What this task involves: Locate and copy every line of the listing below that contains the string "path". Matching is case-sensitive.

Data lines:
== == ==

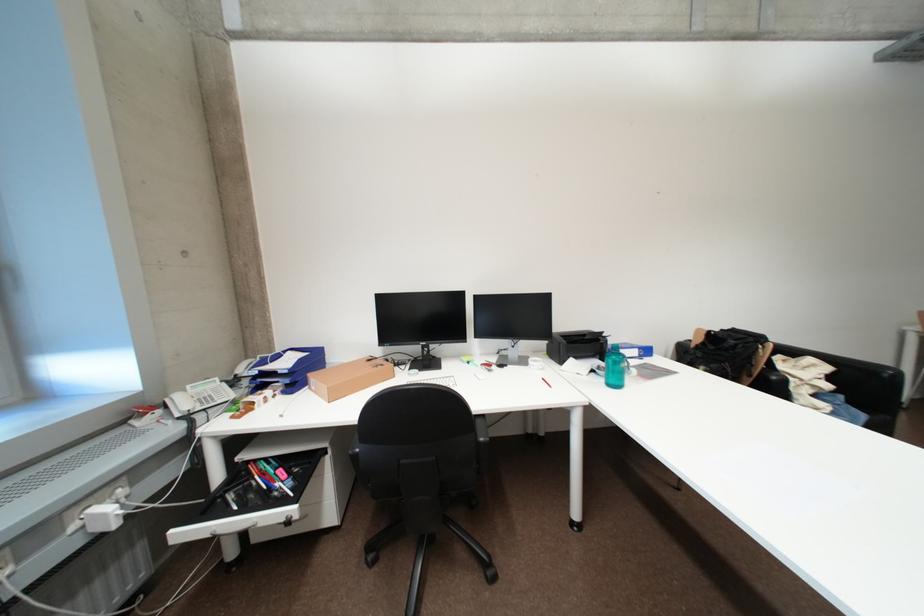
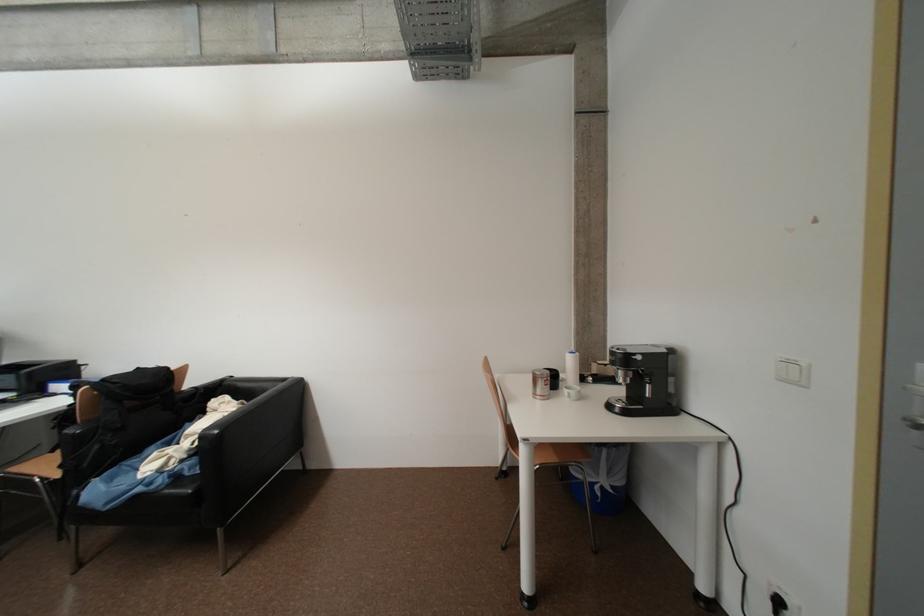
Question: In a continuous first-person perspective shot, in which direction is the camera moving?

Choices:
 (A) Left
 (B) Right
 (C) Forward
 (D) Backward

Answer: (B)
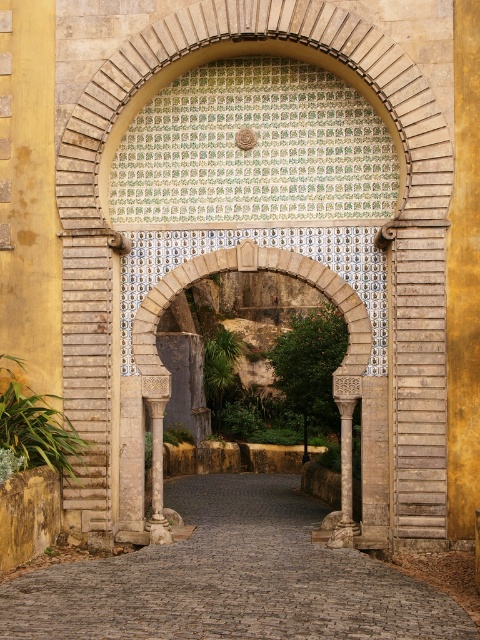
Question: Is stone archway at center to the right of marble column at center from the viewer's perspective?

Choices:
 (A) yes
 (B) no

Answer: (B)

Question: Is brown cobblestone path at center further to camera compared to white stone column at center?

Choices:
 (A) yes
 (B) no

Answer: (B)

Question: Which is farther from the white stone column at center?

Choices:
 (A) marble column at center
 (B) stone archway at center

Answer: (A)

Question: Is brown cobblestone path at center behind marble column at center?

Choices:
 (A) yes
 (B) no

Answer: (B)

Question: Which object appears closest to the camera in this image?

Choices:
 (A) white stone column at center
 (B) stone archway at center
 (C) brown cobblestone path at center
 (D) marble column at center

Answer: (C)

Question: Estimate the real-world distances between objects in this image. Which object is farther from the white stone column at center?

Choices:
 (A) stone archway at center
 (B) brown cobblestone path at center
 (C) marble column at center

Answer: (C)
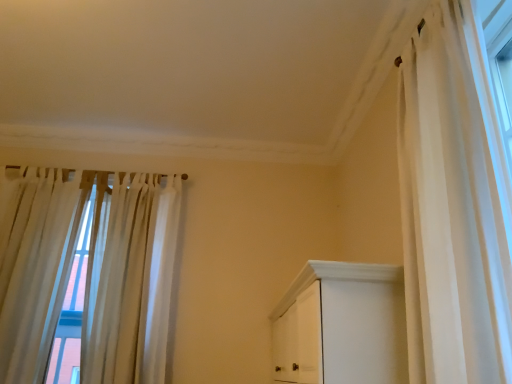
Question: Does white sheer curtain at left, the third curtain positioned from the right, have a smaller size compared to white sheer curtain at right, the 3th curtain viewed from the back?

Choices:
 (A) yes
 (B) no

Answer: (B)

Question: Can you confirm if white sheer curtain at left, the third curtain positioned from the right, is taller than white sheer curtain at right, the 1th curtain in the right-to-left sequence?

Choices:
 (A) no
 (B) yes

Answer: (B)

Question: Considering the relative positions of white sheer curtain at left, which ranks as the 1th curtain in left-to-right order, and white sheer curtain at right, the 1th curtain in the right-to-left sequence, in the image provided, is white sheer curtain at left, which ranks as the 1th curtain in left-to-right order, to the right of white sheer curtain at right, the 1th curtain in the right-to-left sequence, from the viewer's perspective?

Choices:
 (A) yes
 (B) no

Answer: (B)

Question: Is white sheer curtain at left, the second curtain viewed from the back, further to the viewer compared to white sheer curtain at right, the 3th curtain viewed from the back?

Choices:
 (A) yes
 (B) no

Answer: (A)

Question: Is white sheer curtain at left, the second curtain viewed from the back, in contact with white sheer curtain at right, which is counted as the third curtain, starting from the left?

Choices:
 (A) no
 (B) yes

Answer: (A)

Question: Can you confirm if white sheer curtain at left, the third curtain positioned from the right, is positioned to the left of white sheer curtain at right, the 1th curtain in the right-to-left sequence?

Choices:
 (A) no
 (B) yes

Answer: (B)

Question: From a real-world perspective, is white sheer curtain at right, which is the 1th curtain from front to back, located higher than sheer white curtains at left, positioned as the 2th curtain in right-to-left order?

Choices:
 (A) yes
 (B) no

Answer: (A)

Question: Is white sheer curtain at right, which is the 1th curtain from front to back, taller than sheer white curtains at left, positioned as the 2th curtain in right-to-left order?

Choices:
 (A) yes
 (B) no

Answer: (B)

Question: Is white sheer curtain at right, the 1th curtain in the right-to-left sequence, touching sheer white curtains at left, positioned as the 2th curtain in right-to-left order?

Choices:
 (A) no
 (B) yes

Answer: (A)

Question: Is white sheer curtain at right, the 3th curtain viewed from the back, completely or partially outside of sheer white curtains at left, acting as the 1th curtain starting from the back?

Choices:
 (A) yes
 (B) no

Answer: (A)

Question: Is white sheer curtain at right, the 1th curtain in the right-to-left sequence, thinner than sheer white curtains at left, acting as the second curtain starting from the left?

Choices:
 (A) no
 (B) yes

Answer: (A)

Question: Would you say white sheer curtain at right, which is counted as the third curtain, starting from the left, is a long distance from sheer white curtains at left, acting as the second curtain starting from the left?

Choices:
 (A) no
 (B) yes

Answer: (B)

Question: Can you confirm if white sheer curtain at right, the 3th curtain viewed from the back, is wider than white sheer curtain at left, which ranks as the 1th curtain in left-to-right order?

== == ==

Solution to this problem:
Question: Is brown cobblestone path at center further to camera compared to white stone column at center?
Question: Is brown cobblestone path at center behind marble column at center?
 (C) brown cobblestone path at center
 (B) brown cobblestone path at center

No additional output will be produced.